EXERCISE BRIEF:
Your job is to retype the records exactly while dropping every picture.
(MATERIAL FOR THIS TASK begins)
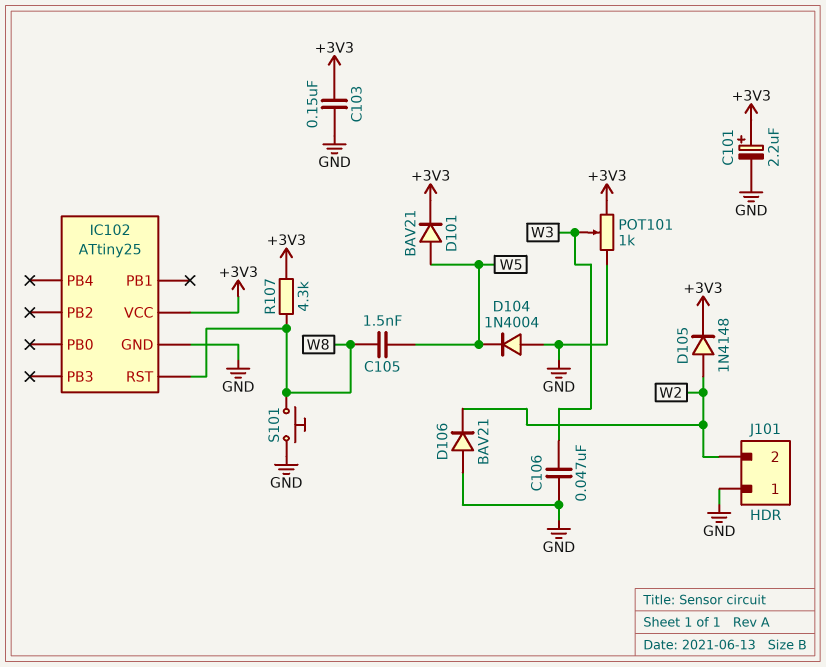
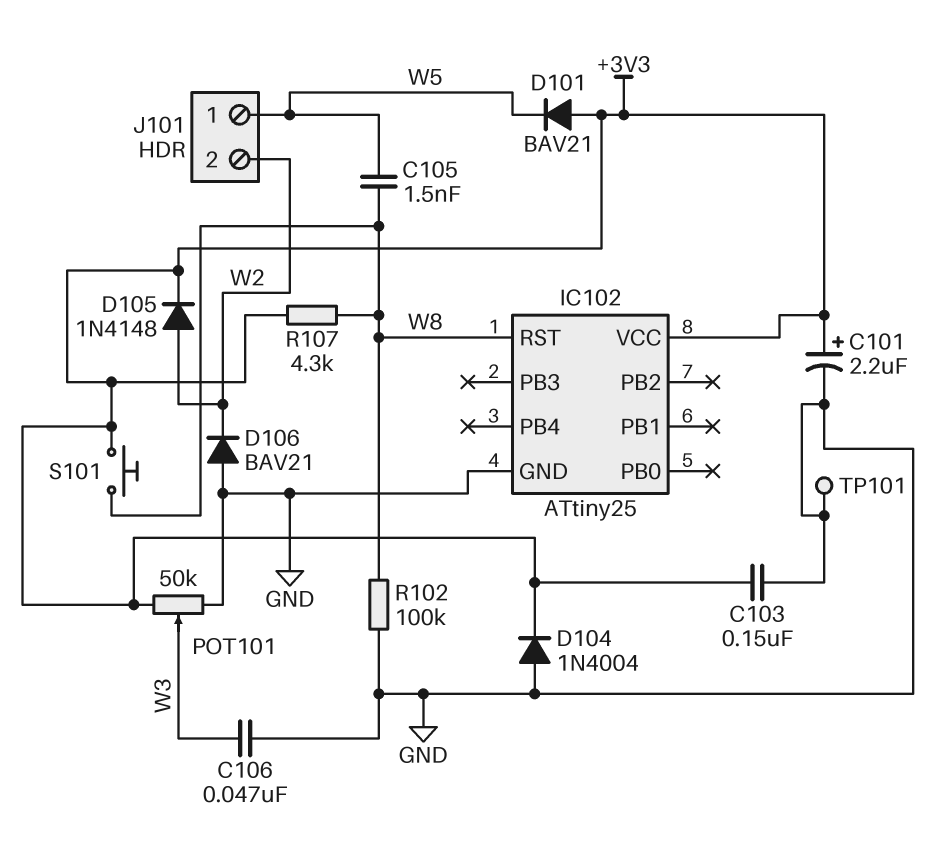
D101: diode BAV21 (A W5, K +3V3) -> diode BAV21 (A +3V3, K W5)
D104: diode 1N4004 (A GND, K W5) -> diode 1N4004 (A GND, K +3V3)
J101 pin 1: GND -> W5
POT101: 1k (+3V3, GND, wiper W3) -> 50k (+3V3, GND, wiper W3)
R102: none -> 100k (GND, W8)
S101: button (GND, W8) -> button (+3V3, W8)
TP101: none -> test point (GND)

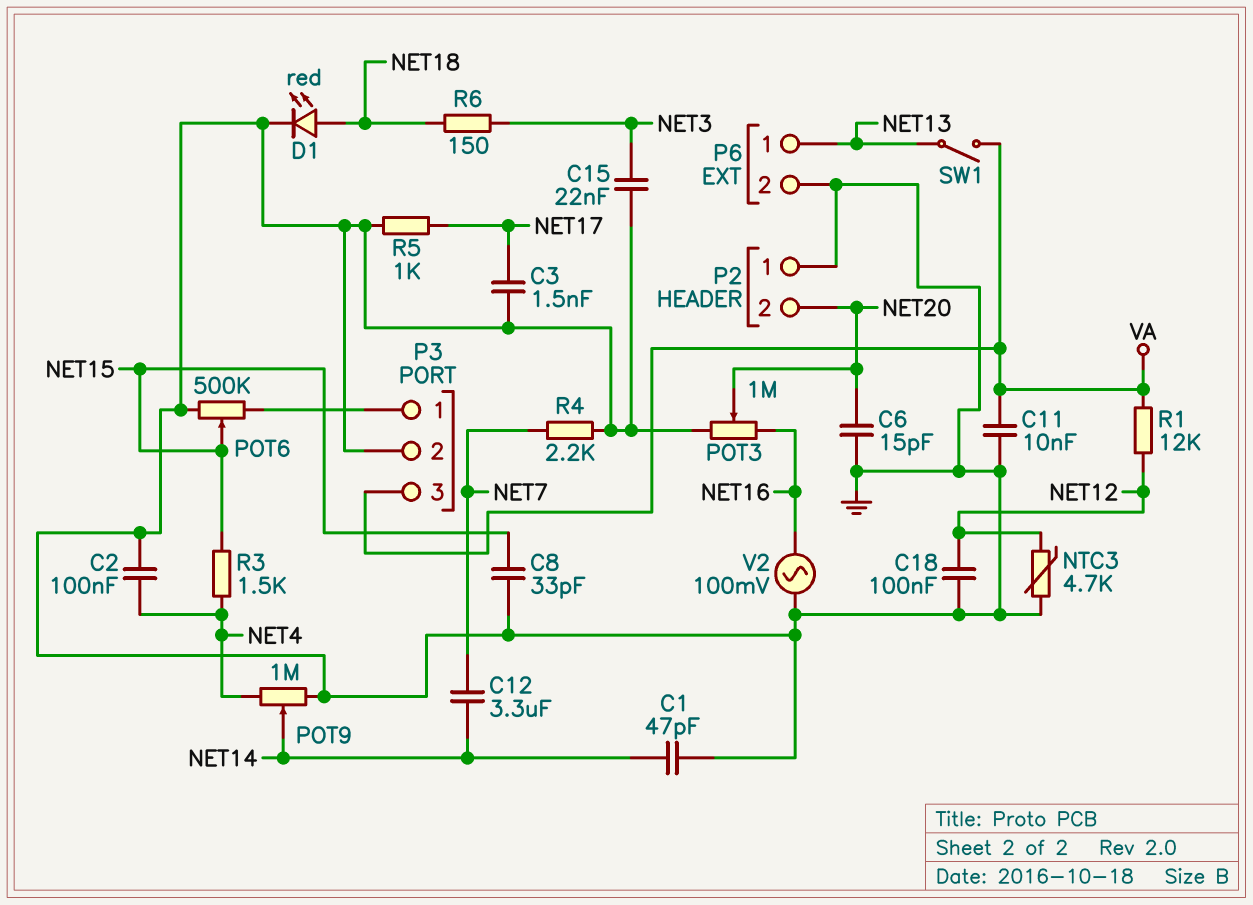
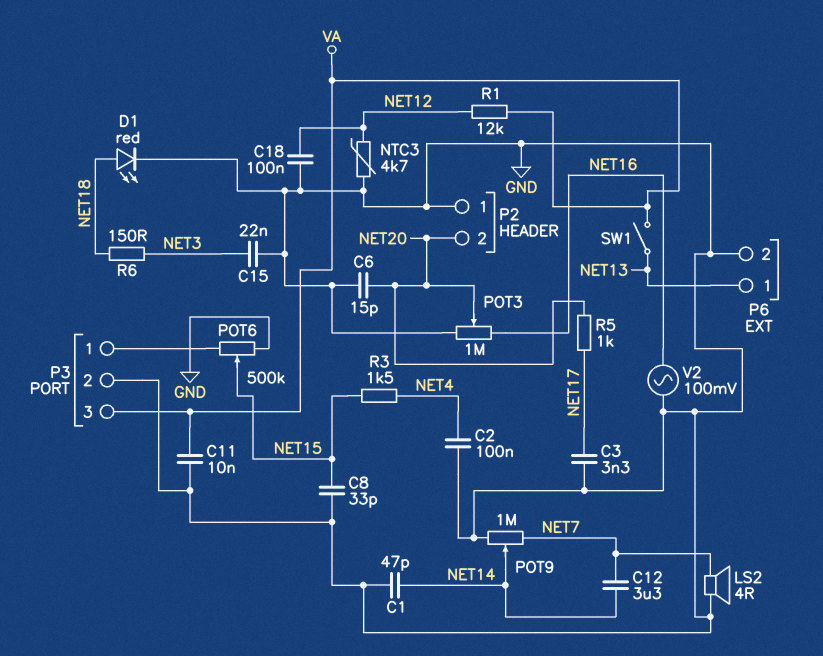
C3: 1.5nF (GND, NET17) -> 3.3nF (GND, NET17)
LS2: none -> speaker 4R (GND, NET7)
POT9: 1M (GND, NET4, wiper NET14) -> 1M (GND, NET7, wiper NET14)
R4: 2.2k (GND, NET7) -> none
R5: 1k (GND, NET17) -> 1k (NET17, NET20)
(MATERIAL FOR THIS TASK ends)
EXERCISE RESULT:
D101: diode BAV21 (A W5, K +3V3) -> diode BAV21 (A +3V3, K W5)
D104: diode 1N4004 (A GND, K W5) -> diode 1N4004 (A GND, K +3V3)
J101 pin 1: GND -> W5
POT101: 1k (+3V3, GND, wiper W3) -> 50k (+3V3, GND, wiper W3)
R102: none -> 100k (GND, W8)
S101: button (GND, W8) -> button (+3V3, W8)
TP101: none -> test point (GND)

C3: 1.5nF (GND, NET17) -> 3.3nF (GND, NET17)
LS2: none -> speaker 4R (GND, NET7)
POT9: 1M (GND, NET4, wiper NET14) -> 1M (GND, NET7, wiper NET14)
R4: 2.2k (GND, NET7) -> none
R5: 1k (GND, NET17) -> 1k (NET17, NET20)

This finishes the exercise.